(Available records Opens)

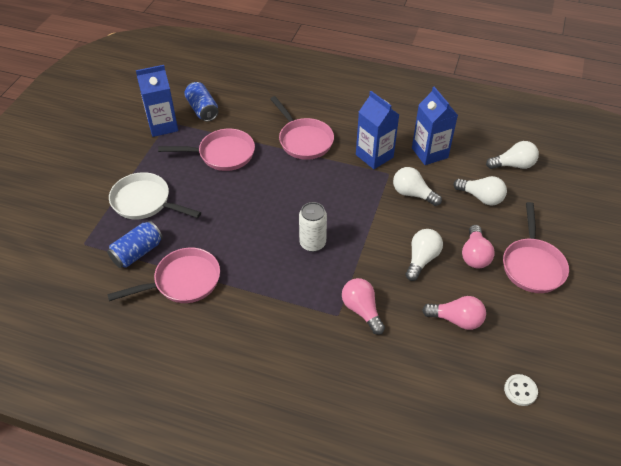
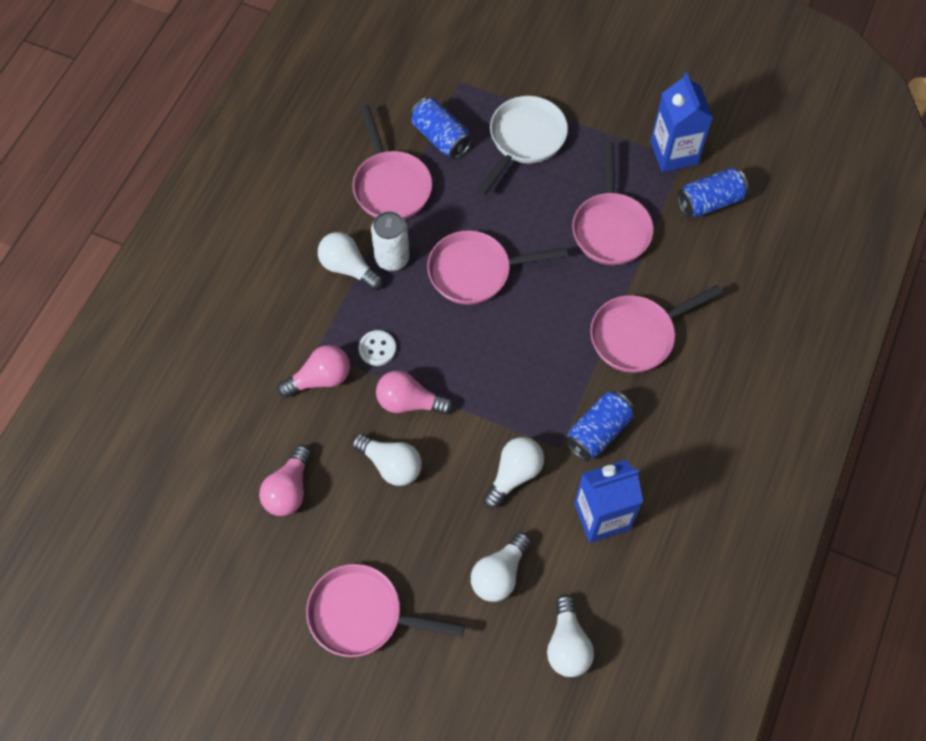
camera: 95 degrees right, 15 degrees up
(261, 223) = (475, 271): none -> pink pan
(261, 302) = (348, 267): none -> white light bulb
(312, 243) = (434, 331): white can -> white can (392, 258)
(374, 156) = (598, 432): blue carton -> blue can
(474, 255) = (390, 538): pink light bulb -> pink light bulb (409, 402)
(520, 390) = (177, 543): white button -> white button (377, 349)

(Available records Closes)
(Available records Opens)

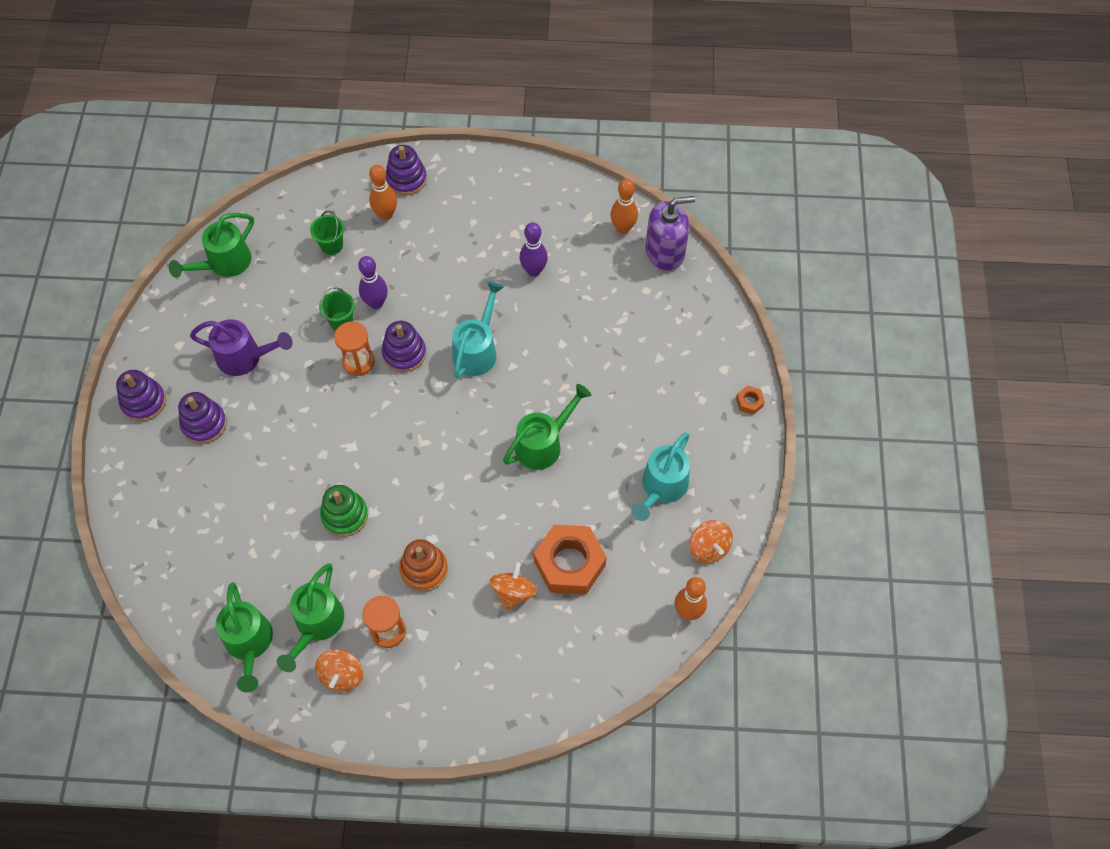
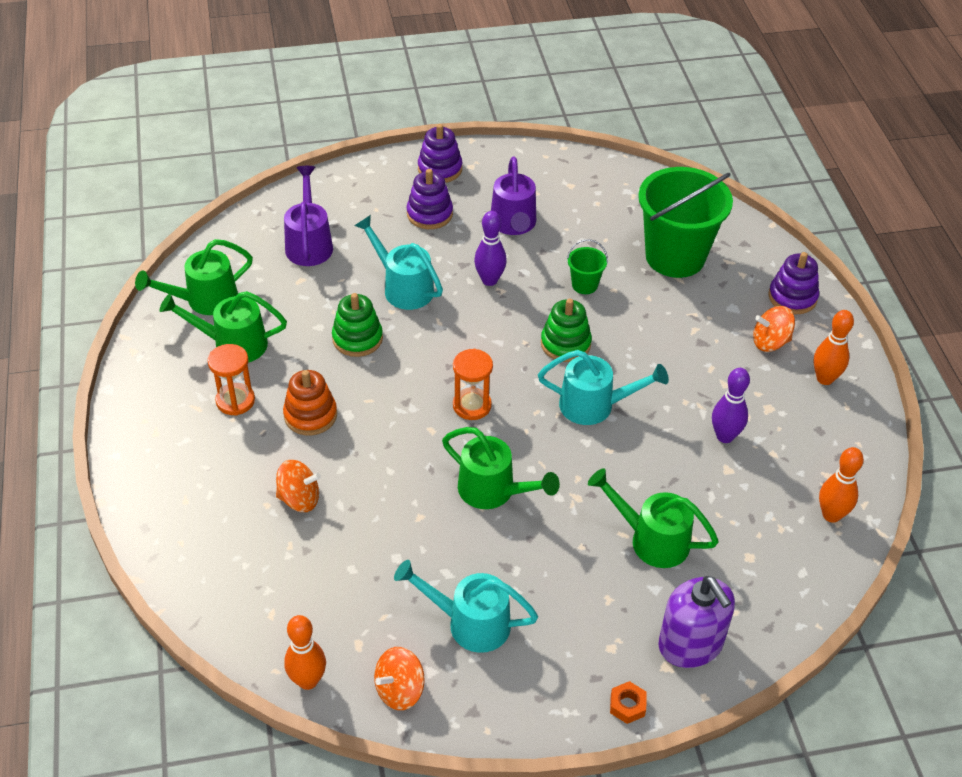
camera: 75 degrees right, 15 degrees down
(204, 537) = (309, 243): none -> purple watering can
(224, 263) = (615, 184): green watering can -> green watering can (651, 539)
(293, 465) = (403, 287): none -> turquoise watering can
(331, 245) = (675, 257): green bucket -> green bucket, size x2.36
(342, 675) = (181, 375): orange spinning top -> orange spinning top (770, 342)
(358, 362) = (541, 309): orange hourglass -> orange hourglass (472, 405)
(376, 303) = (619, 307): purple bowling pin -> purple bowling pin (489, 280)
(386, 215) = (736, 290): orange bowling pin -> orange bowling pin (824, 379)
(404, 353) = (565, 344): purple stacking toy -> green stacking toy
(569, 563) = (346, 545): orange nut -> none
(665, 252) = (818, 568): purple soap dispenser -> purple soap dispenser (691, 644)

(Available records Closes)

▶ **Exercise brief**:
Produce a word-for-word copy of everything above from the line holding "camera: 95 degrees right, 15 degrees up" down to the line holding "(520, 390) = (177, 543): white", with both of those lines kept.

▶ **Result of the task**:
camera: 95 degrees right, 15 degrees up
(261, 223) = (475, 271): none -> pink pan
(261, 302) = (348, 267): none -> white light bulb
(312, 243) = (434, 331): white can -> white can (392, 258)
(374, 156) = (598, 432): blue carton -> blue can
(474, 255) = (390, 538): pink light bulb -> pink light bulb (409, 402)
(520, 390) = (177, 543): white button -> white button (377, 349)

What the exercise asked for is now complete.